▶ _PROBLEM REQUIREMENTS_
Show each line from the records below in which the word "lime" occurs.

[Start of section]

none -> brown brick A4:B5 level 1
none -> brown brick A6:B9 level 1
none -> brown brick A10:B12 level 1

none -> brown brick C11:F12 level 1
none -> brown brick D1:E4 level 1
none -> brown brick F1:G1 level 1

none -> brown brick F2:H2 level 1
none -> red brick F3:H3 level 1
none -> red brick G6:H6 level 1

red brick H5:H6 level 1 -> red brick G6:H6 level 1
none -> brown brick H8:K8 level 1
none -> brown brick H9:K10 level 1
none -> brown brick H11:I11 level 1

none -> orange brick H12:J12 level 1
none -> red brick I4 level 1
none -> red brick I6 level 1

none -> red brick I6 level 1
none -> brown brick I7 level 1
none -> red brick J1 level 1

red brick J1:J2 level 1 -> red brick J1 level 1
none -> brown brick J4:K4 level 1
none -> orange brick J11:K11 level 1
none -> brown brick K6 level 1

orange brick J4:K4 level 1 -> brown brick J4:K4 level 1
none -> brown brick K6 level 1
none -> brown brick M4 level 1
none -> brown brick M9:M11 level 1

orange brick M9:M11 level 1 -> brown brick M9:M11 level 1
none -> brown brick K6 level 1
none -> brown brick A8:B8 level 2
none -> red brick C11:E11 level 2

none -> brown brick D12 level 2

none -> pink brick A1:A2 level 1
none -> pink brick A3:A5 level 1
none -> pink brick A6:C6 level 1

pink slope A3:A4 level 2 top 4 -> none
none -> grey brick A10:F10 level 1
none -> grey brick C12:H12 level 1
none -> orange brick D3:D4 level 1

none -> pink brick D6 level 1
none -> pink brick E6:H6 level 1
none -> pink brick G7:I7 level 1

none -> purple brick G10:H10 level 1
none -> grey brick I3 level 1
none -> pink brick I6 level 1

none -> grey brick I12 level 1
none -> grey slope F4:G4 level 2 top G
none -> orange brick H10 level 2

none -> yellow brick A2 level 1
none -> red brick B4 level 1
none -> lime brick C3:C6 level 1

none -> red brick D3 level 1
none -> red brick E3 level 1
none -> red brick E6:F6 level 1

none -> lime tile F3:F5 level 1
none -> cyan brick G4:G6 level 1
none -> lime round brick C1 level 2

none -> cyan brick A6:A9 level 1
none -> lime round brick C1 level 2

[End of section]

▶ _ANSWER TO THIS TASK_
none -> lime brick C3:C6 level 1
none -> lime tile F3:F5 level 1
none -> lime round brick C1 level 2
none -> lime round brick C1 level 2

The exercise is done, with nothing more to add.